*** Available records ***
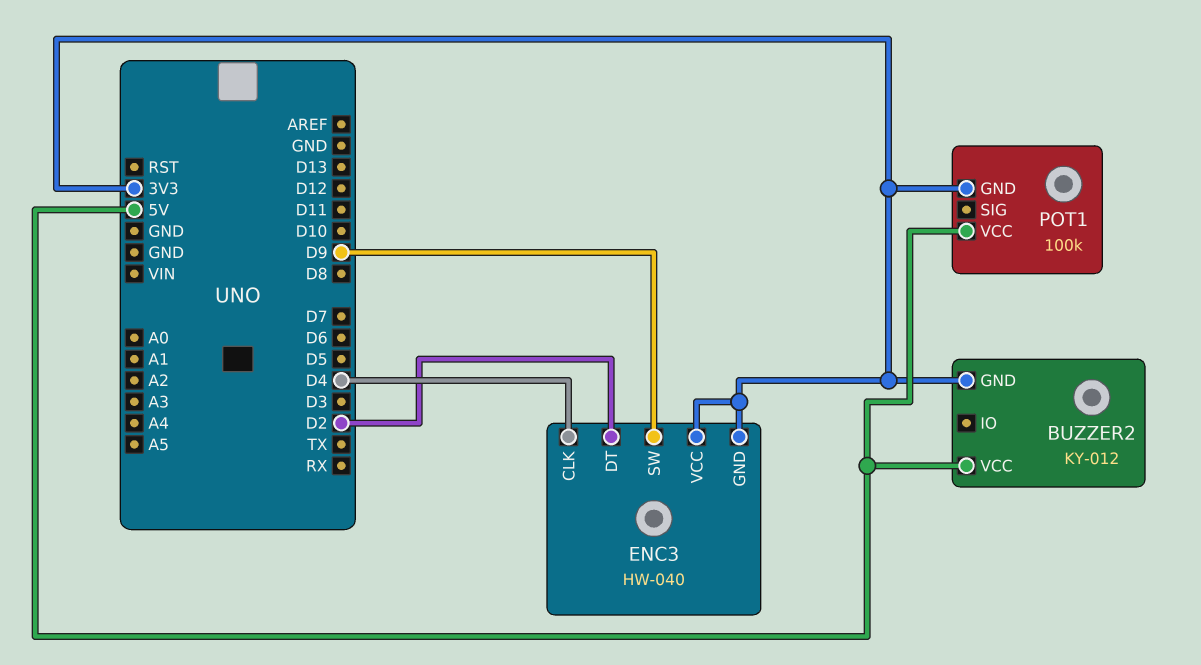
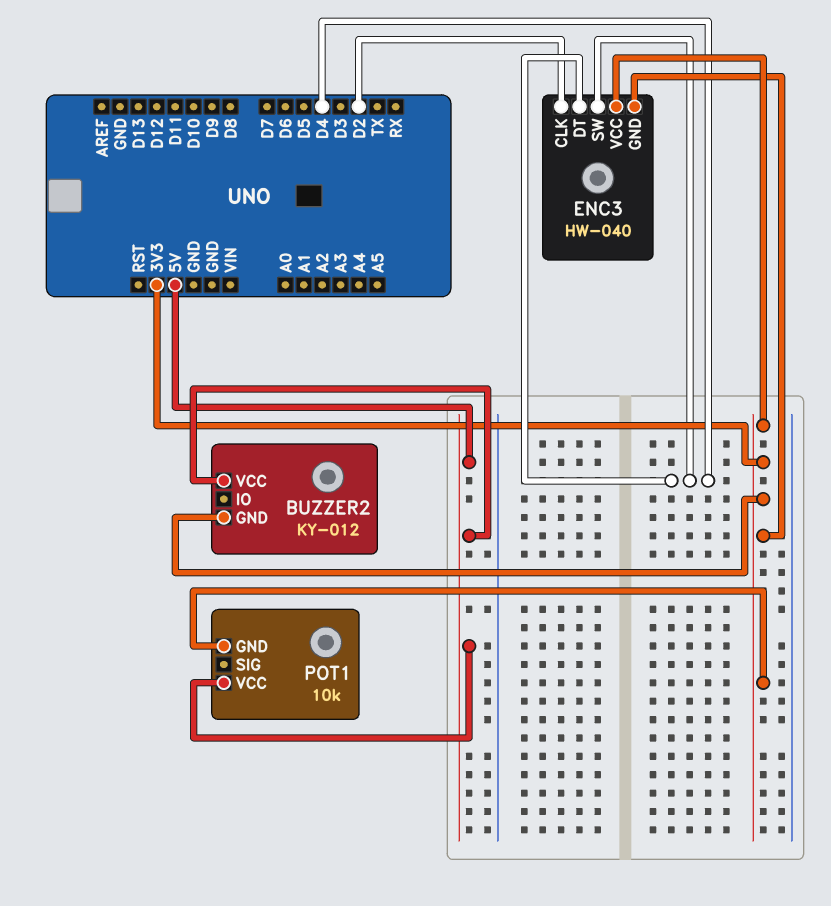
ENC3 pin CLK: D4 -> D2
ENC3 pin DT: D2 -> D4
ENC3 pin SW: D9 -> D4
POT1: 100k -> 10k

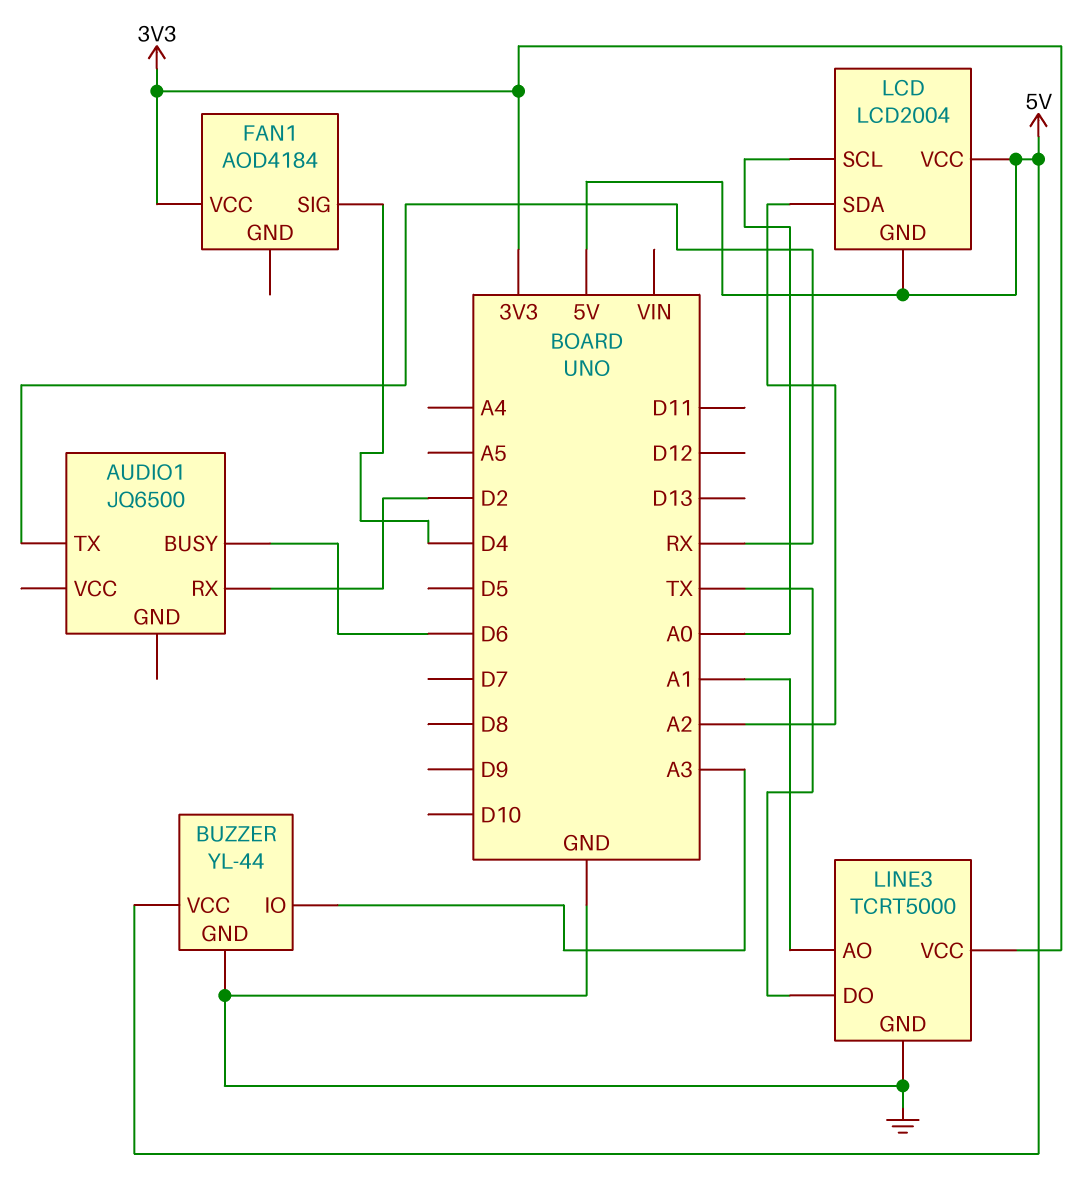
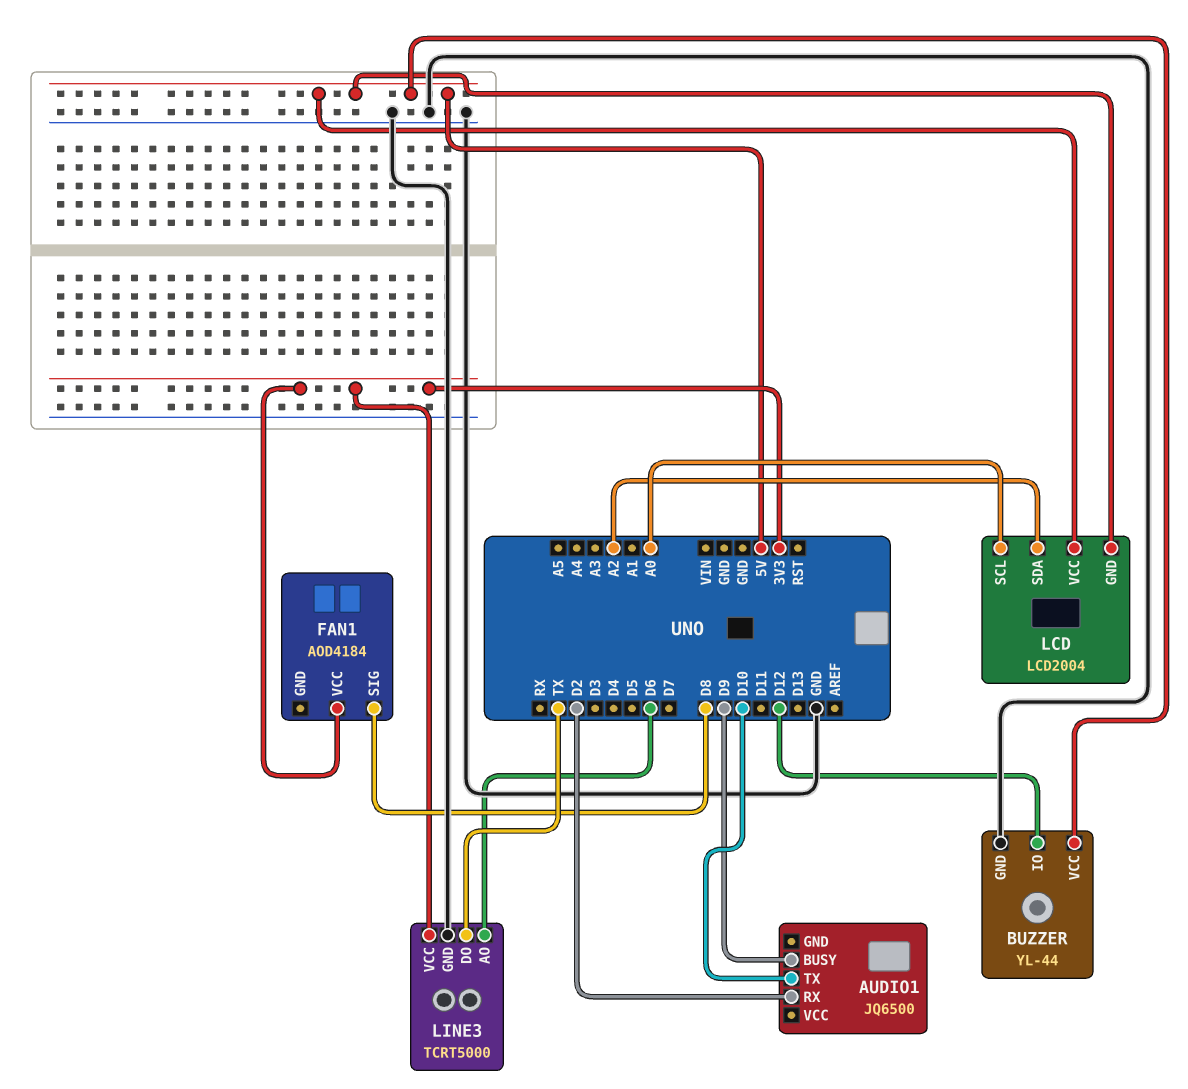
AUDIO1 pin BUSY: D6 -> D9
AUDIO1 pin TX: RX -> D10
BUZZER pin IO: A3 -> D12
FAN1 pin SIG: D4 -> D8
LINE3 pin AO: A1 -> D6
***
*** Available records ***
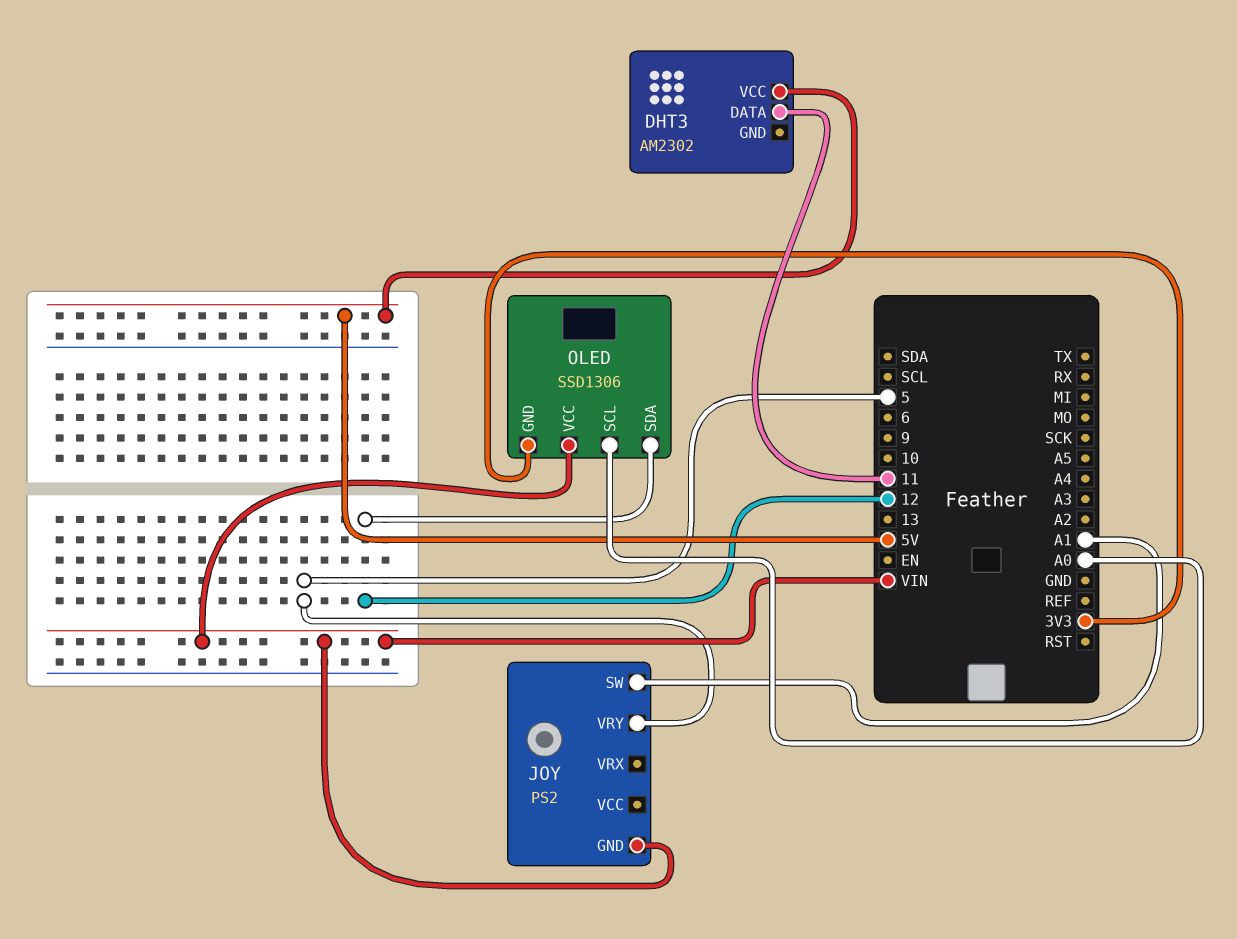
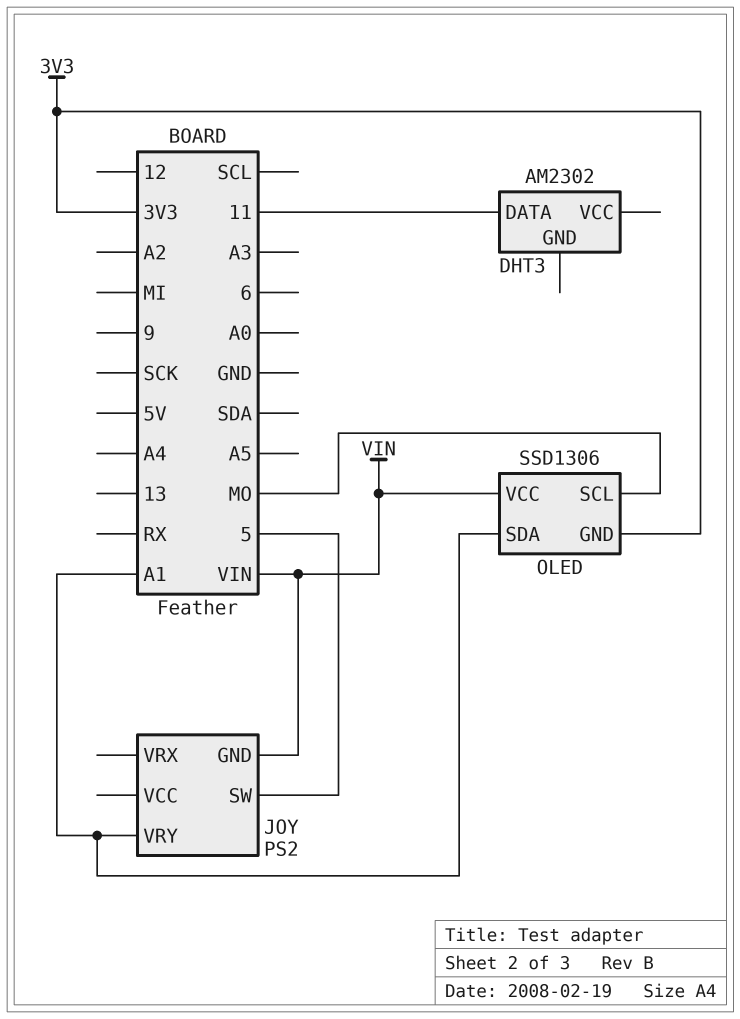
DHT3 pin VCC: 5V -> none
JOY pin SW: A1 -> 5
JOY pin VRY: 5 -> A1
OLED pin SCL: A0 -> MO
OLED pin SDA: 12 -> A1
***
■ Task objective: Return exactly the lines above, from the one with "ENC3 pin CLK: D4 -> D2" up to and including the one with "LINE3 pin AO: A1 -> D6", and include no pictures.

■ Solution for this exercise:
ENC3 pin CLK: D4 -> D2
ENC3 pin DT: D2 -> D4
ENC3 pin SW: D9 -> D4
POT1: 100k -> 10k

AUDIO1 pin BUSY: D6 -> D9
AUDIO1 pin TX: RX -> D10
BUZZER pin IO: A3 -> D12
FAN1 pin SIG: D4 -> D8
LINE3 pin AO: A1 -> D6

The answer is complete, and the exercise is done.